Excluding images, repeat the data exactly as given.

### Material provided
---------------

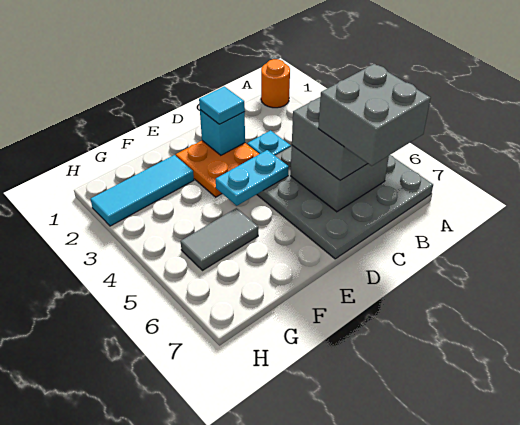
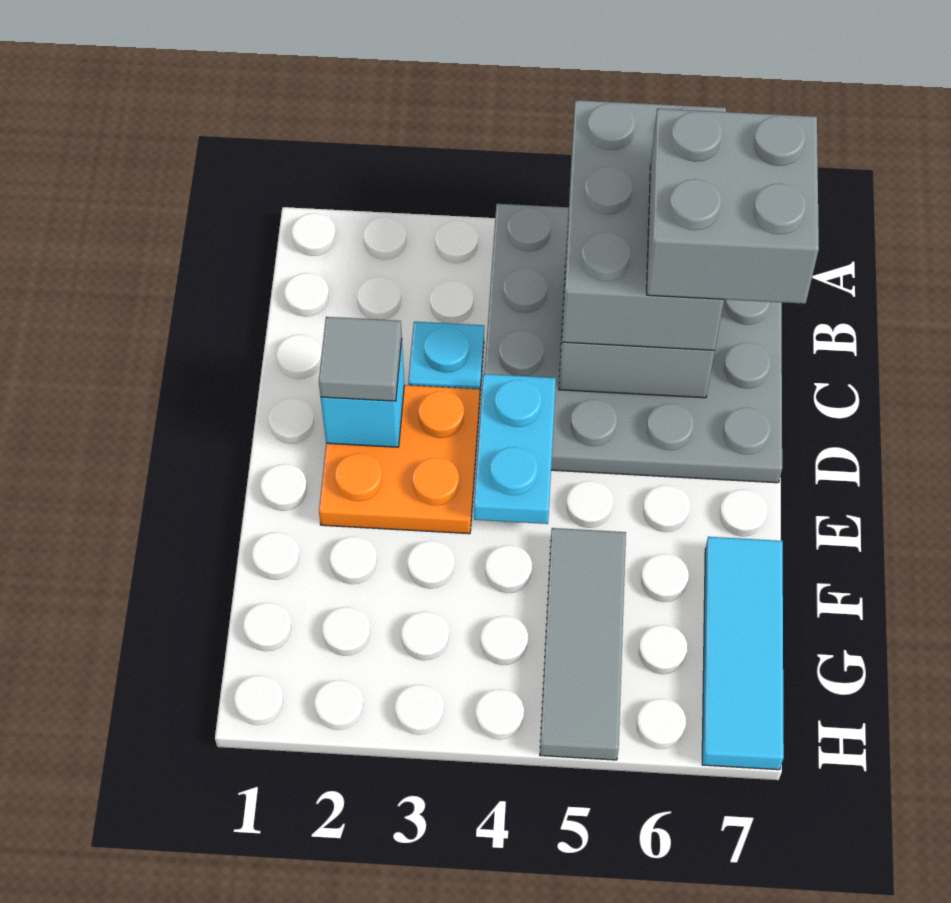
orange round brick A1 level 1 -> none
cyan tile D2 level 3 -> grey tile D2 level 3
cyan tile F2:H2 level 1 -> cyan tile F7:H7 level 1
grey tile F5:G5 level 1 -> grey tile F5:H5 level 1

---------------

### Expected output
orange round brick A1 level 1 -> none
cyan tile D2 level 3 -> grey tile D2 level 3
cyan tile F2:H2 level 1 -> cyan tile F7:H7 level 1
grey tile F5:G5 level 1 -> grey tile F5:H5 level 1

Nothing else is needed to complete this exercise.